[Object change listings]
☆ ☆ ☆

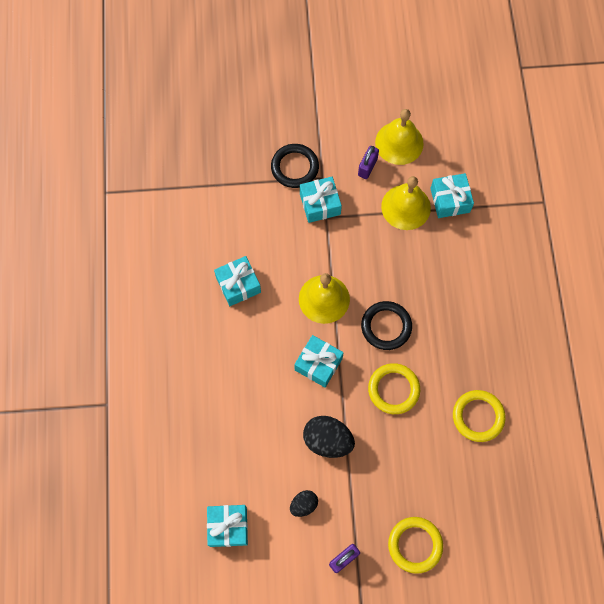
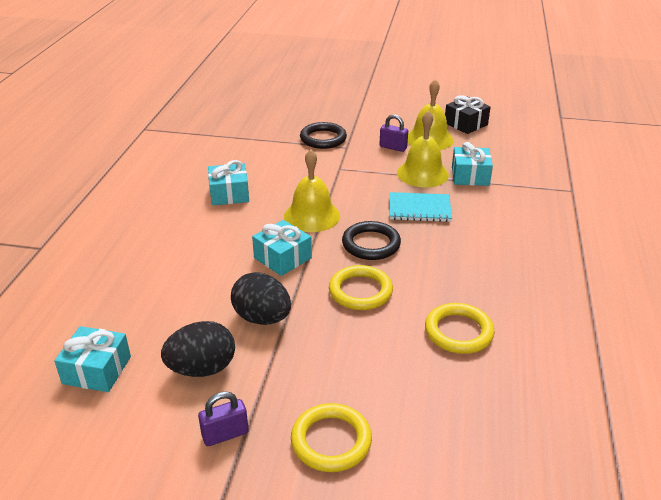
camera: 15 degrees right, 35 degrees down
(303, 505) = (202, 369): black egg -> black egg, size x1.75
(320, 204) = (337, 160): turquoise gift -> none
(367, 167) = (393, 147): purple padlock -> purple padlock turned 75 degrees clockwise
(415, 265) = (419, 209): none -> turquoise notebook
(429, 104) = (465, 124): none -> black gift

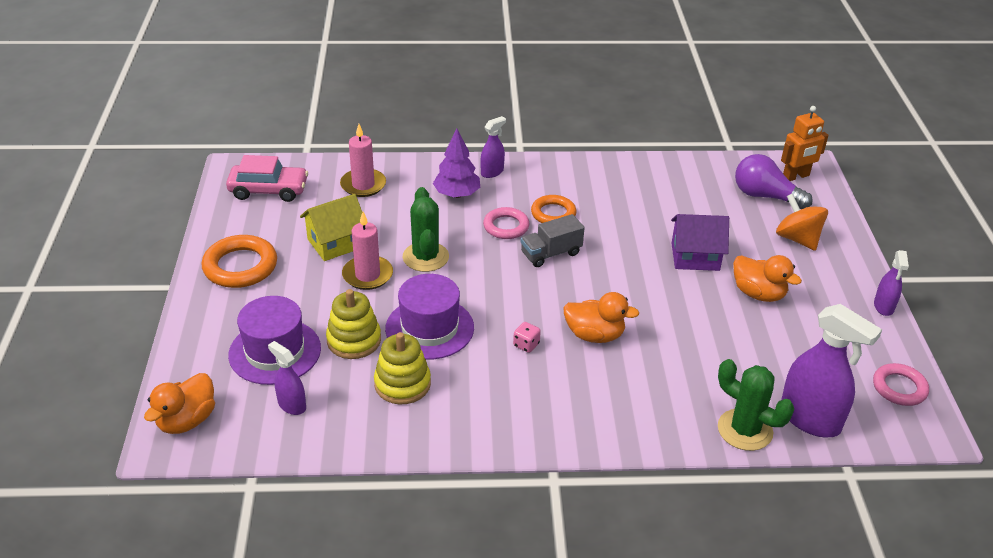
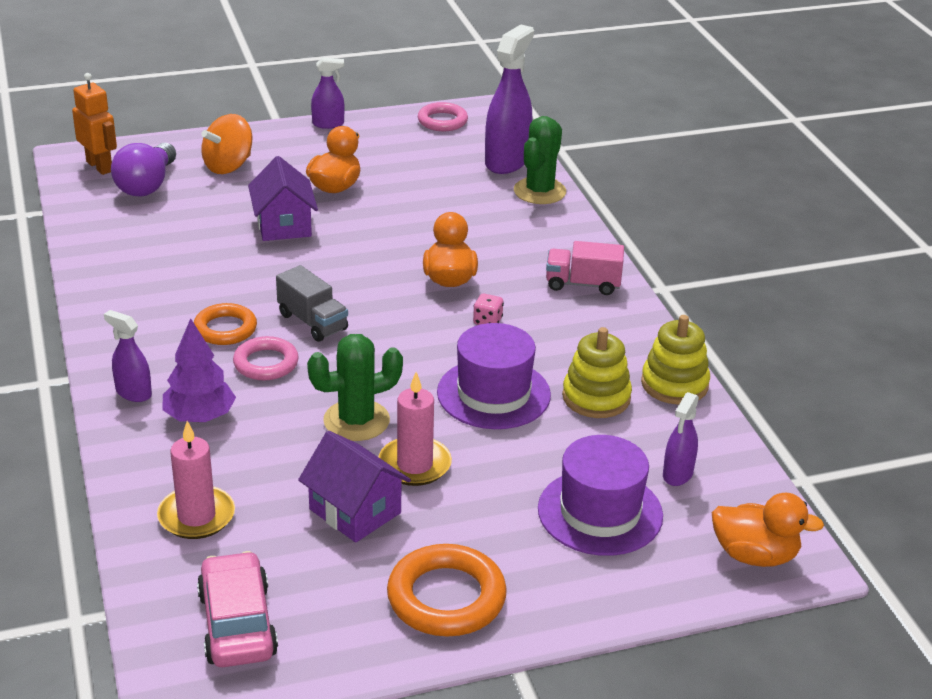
camera: 105 degrees left, 5 degrees down
(335, 243) = (355, 511): yellow house -> purple house
(354, 340) = (545, 449): yellow stacking toy -> yellow stacking toy (674, 384)
(568, 419) = (583, 284): none -> pink truck

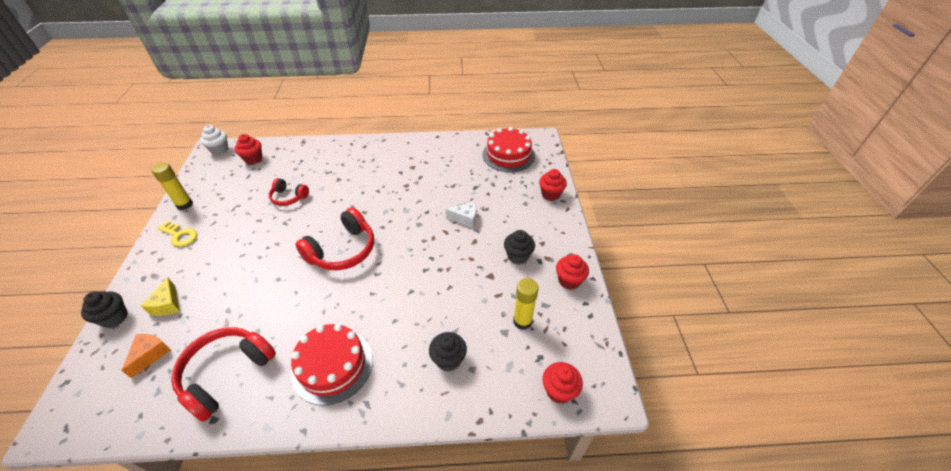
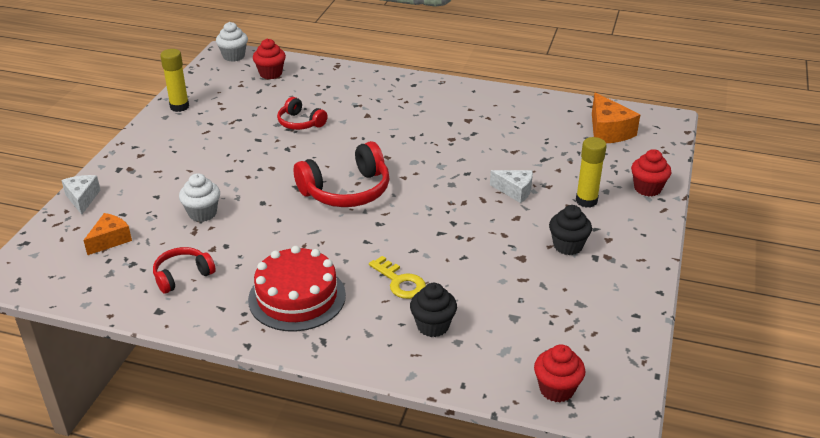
camera: 20 degrees right, 10 degrees down
(114, 318) = (82, 199): black cupcake -> white cheese
(167, 304) = (138, 199): yellow cheese -> none
(180, 235) = (167, 136): yellow key -> yellow key (400, 282)
(226, 374) = (182, 276): red headphones -> red headphones, size x0.57
(229, 303) = (202, 213): none -> white cupcake
(508, 155) = (608, 131): red cake -> orange cheese
(522, 321) = (542, 313): yellow glue stick -> yellow glue stick (586, 201)
(569, 281) = (625, 287): red cupcake -> none

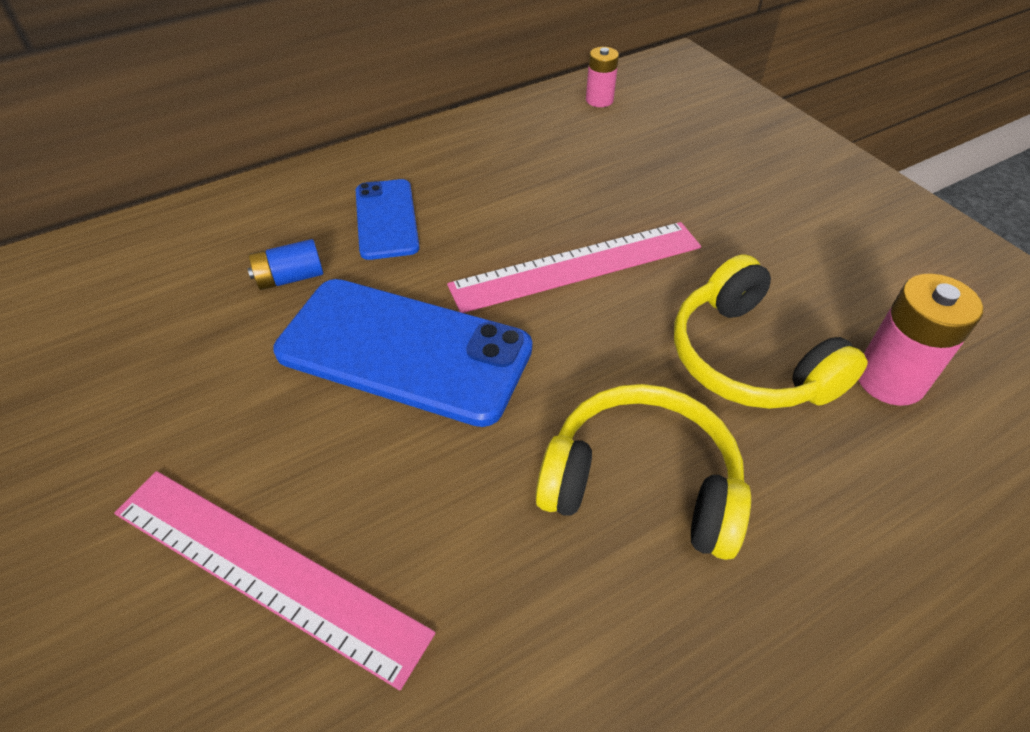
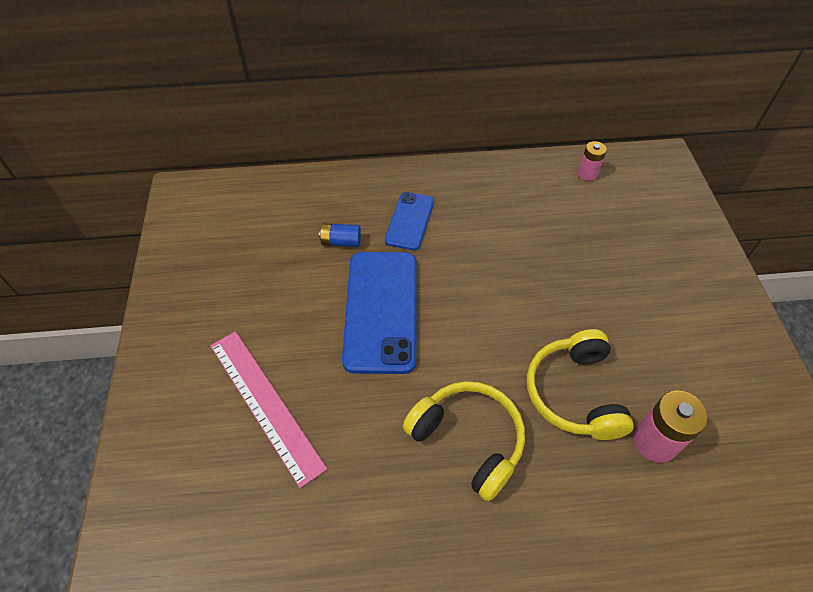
camera: 25 degrees right, 5 degrees up
(404, 350) = (381, 310): blue phone -> blue phone turned 45 degrees clockwise
(577, 266) = (505, 293): pink ruler -> none

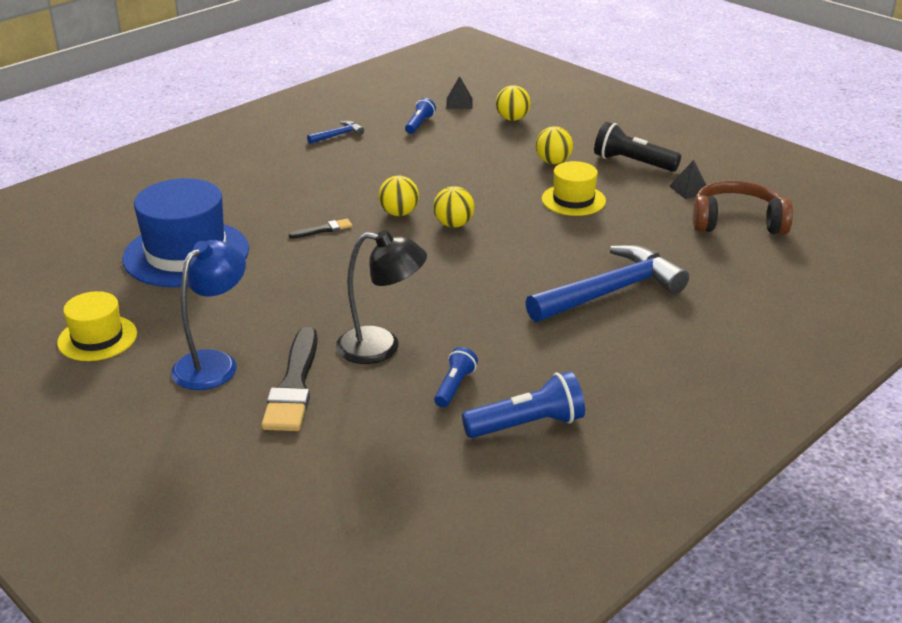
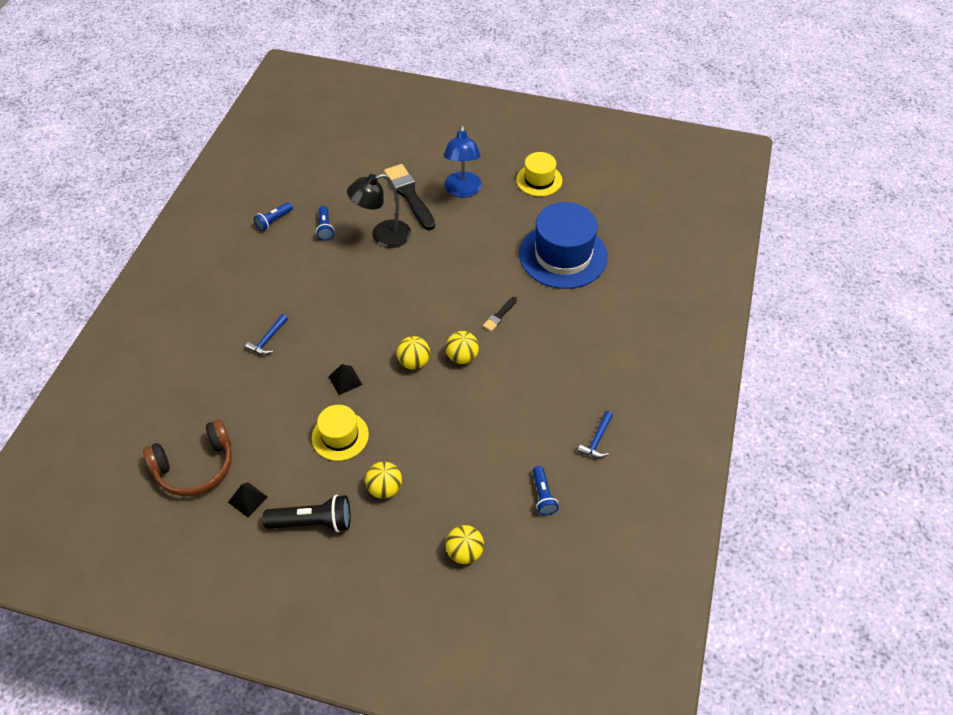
camera: 150 degrees right, 20 degrees up
(459, 103) = (536, 559): black pyramid -> black pyramid (345, 380)
(527, 425) = (274, 221): blue flashlight -> blue flashlight, size x0.61
(611, 291) = (268, 339): blue hammer -> blue hammer, size x0.43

☆ ☆ ☆

Work task
Give back exactly the lines from the line with "camera: 25 degrees right, 5 degrees up" through the end of the records, both included; keep all pictures out.

Worked solution
camera: 25 degrees right, 5 degrees up
(404, 350) = (381, 310): blue phone -> blue phone turned 45 degrees clockwise
(577, 266) = (505, 293): pink ruler -> none

camera: 150 degrees right, 20 degrees up
(459, 103) = (536, 559): black pyramid -> black pyramid (345, 380)
(527, 425) = (274, 221): blue flashlight -> blue flashlight, size x0.61
(611, 291) = (268, 339): blue hammer -> blue hammer, size x0.43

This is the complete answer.